_Short problem_: Count the lines in the listing below that contain the word "farthest", treating uppercase and lowercase as different. Give only the number.

_Information shown_:

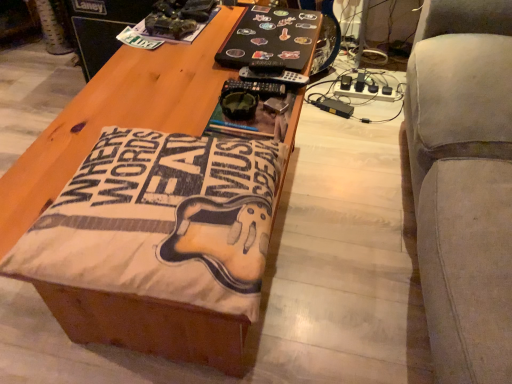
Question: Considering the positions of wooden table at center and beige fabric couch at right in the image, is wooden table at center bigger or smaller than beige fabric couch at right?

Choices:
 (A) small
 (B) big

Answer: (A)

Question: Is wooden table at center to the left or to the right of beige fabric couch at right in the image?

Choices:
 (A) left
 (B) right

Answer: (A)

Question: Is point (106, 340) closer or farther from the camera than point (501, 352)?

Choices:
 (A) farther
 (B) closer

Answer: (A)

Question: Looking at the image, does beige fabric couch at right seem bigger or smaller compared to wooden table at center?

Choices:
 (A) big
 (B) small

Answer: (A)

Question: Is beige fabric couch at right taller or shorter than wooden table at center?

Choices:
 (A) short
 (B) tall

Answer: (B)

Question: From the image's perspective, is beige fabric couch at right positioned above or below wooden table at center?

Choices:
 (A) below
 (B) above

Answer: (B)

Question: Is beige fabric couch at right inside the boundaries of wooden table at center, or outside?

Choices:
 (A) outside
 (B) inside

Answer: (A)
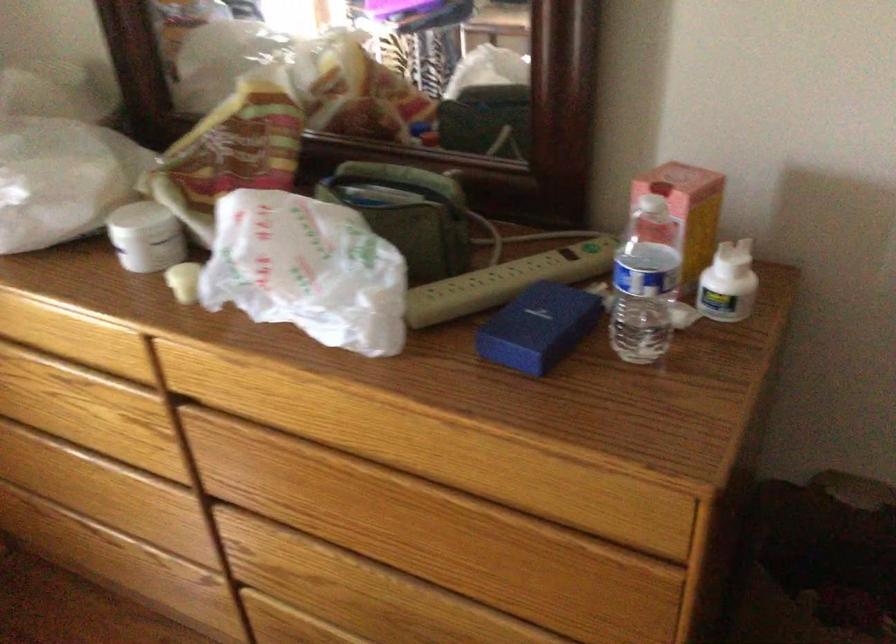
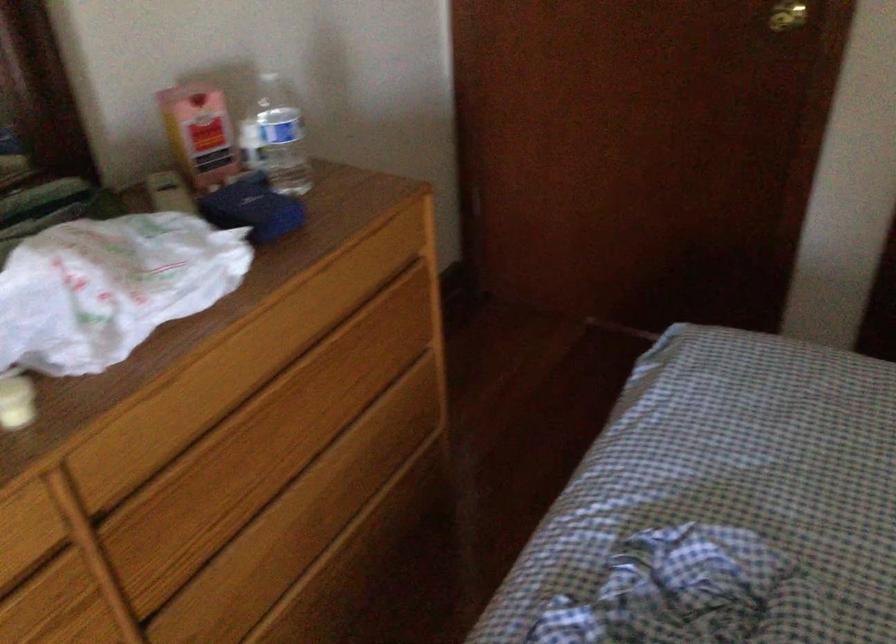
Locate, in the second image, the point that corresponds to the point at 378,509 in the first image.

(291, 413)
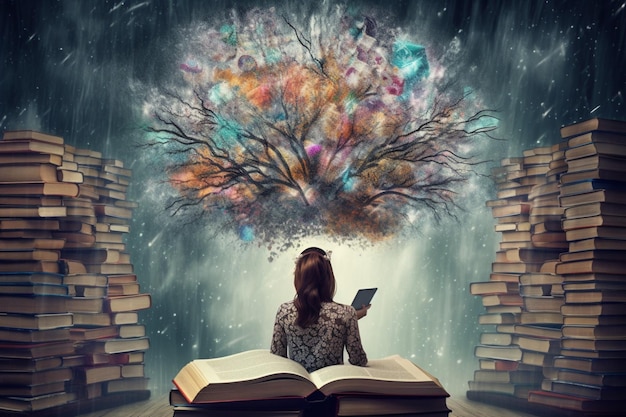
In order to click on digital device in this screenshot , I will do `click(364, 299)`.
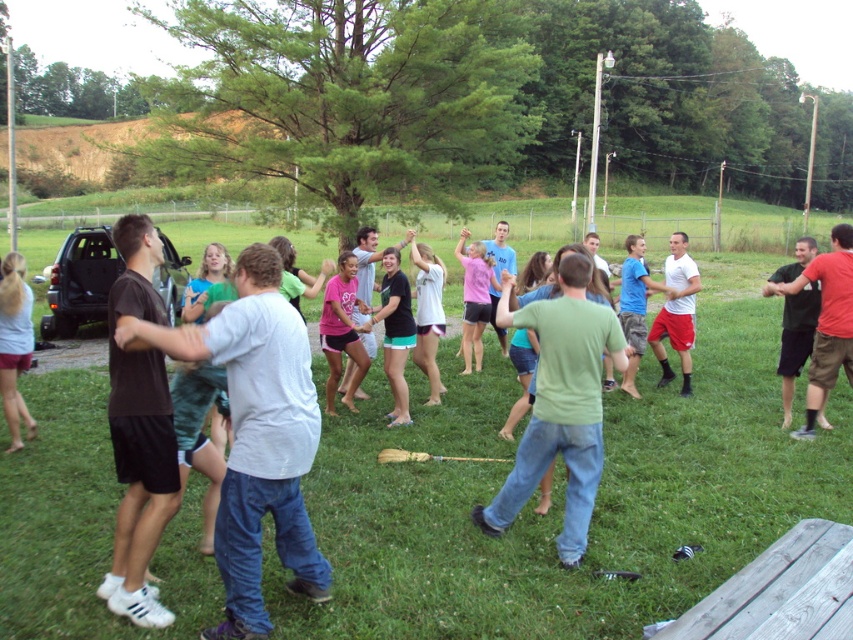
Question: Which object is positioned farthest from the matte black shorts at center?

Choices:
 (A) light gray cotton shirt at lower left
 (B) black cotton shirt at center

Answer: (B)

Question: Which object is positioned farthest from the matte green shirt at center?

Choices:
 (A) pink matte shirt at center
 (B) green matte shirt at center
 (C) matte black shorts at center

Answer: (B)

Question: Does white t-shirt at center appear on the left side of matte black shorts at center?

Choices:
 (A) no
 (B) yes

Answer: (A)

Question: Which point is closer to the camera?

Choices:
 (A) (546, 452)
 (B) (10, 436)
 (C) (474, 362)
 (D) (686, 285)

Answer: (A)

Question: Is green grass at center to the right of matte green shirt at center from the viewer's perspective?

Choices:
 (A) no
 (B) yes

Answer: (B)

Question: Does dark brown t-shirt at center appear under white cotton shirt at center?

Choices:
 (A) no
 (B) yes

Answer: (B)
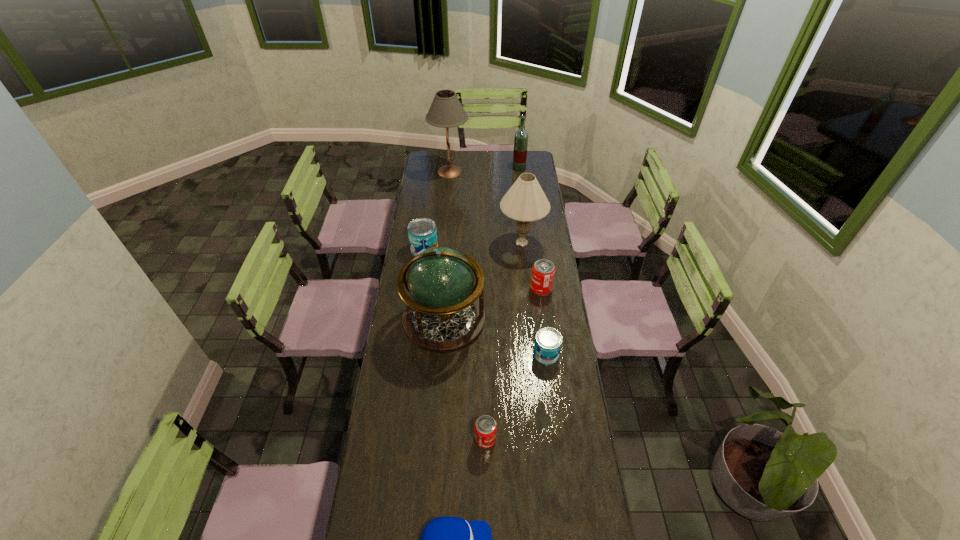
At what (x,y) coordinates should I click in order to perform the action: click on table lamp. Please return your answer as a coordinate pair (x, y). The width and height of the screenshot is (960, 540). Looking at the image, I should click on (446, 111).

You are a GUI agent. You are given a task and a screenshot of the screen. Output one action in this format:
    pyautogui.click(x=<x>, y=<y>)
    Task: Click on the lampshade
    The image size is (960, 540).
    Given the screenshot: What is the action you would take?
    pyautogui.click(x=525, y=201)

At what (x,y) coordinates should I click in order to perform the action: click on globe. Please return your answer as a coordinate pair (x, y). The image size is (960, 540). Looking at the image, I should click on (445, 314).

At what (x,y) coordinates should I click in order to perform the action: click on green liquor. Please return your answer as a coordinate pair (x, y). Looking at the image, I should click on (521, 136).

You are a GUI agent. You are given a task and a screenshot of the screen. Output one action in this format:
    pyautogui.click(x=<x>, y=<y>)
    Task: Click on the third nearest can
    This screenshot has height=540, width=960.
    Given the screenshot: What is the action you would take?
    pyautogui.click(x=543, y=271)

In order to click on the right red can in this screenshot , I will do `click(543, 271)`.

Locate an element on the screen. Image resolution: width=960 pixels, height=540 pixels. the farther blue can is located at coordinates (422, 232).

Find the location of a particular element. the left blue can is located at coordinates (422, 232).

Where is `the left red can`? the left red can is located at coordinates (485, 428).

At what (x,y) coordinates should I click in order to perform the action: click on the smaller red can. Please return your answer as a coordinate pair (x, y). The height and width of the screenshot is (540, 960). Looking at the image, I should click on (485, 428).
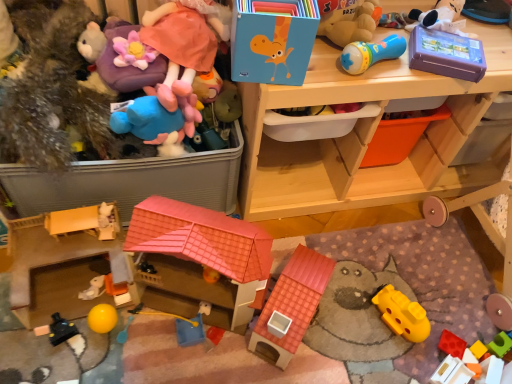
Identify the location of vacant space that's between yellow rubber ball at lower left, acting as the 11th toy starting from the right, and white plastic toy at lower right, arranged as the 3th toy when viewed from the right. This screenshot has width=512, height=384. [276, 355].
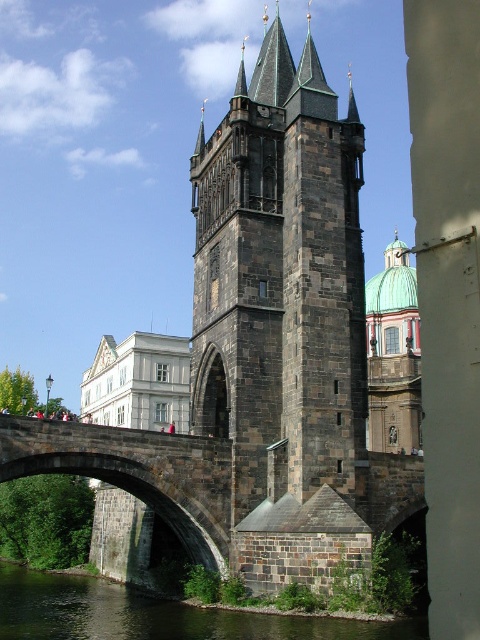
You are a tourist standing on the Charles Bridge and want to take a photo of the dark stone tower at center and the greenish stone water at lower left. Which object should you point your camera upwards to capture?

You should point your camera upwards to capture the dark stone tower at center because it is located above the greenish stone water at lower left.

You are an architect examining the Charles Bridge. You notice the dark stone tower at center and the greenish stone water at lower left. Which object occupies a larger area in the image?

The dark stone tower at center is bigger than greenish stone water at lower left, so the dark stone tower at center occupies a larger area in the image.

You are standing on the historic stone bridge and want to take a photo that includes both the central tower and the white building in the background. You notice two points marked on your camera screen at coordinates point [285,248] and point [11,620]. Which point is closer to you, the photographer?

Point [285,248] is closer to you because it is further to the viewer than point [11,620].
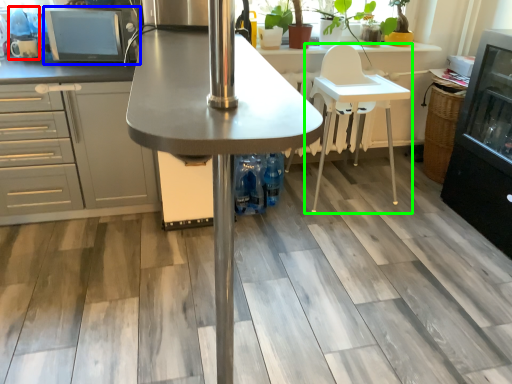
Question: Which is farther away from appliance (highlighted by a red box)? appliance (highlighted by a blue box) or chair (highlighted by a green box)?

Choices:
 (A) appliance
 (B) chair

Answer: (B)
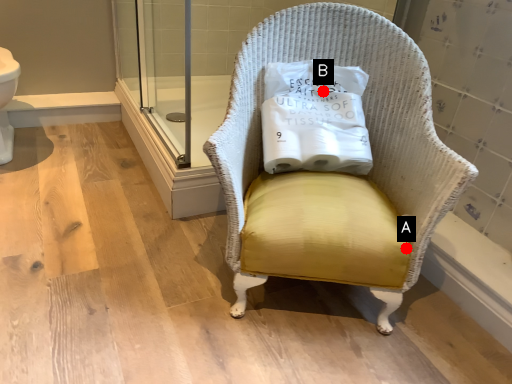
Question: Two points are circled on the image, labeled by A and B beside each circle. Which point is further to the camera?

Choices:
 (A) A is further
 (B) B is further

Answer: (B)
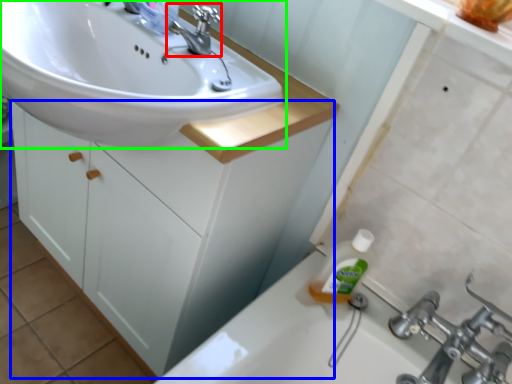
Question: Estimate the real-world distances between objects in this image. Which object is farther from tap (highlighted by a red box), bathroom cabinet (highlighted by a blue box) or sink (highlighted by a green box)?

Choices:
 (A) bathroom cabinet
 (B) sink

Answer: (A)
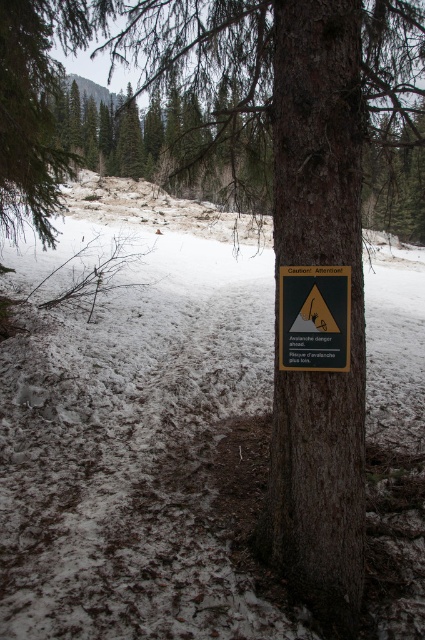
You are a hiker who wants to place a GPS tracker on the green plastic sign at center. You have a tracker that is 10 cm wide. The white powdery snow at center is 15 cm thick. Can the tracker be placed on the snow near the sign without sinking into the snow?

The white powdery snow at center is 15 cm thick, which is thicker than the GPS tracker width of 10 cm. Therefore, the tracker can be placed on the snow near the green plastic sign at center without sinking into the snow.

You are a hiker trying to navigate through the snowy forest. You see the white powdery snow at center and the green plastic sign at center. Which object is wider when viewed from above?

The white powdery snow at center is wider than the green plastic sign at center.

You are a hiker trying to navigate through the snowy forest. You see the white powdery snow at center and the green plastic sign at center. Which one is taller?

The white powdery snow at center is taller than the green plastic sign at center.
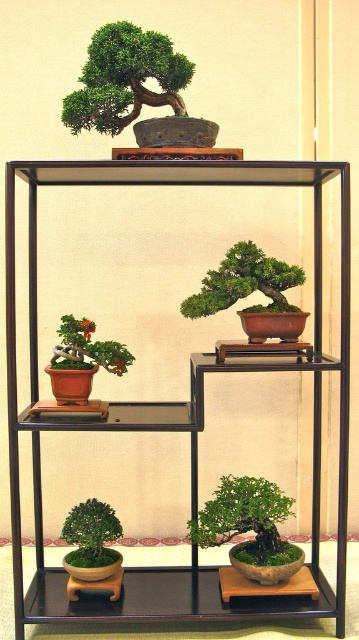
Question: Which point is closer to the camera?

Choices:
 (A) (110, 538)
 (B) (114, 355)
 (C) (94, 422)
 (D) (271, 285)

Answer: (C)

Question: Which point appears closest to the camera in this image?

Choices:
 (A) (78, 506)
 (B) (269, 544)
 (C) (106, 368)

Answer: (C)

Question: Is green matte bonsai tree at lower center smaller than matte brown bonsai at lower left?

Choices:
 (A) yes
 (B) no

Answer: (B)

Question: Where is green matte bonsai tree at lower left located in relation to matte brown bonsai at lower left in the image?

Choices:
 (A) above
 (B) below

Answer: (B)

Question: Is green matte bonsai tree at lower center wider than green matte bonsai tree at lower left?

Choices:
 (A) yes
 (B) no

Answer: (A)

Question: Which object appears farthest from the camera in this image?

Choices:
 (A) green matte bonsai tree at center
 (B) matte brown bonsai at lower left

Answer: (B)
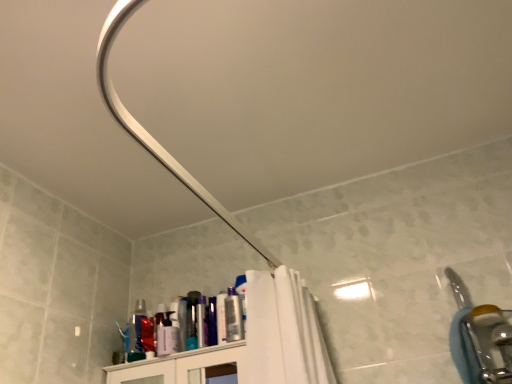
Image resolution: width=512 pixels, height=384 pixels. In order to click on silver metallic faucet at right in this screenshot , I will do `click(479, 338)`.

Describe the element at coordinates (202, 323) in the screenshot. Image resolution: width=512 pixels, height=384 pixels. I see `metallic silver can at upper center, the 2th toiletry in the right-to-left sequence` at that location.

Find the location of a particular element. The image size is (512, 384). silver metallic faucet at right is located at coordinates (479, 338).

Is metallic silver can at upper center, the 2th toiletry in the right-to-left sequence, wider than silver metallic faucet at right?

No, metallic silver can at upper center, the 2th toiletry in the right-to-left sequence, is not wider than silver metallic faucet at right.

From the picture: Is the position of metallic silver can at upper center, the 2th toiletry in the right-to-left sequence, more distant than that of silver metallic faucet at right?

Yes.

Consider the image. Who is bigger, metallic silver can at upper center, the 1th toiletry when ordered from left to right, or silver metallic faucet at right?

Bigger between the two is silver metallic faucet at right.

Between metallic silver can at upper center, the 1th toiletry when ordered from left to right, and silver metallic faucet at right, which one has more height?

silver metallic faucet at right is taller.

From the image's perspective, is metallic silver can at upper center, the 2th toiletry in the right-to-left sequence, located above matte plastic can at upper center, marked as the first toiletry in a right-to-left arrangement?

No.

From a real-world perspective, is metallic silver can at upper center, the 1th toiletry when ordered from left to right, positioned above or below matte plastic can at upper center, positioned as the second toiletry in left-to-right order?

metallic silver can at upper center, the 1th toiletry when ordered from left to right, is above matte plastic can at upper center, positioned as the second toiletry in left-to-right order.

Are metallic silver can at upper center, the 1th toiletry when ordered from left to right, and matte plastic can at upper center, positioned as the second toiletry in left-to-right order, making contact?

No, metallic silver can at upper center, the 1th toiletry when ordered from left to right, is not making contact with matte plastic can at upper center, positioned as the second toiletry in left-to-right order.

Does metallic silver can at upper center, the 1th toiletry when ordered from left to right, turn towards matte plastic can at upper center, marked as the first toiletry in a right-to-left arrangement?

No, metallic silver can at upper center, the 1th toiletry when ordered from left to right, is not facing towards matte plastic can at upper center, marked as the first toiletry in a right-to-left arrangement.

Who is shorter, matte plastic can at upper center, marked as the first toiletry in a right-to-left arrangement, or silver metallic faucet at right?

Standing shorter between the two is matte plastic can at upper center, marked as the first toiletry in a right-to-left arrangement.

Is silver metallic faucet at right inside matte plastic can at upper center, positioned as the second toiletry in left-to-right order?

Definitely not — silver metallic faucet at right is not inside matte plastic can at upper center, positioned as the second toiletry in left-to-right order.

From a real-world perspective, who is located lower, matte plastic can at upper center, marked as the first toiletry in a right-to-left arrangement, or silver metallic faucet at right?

_Answer for this exercise_: 3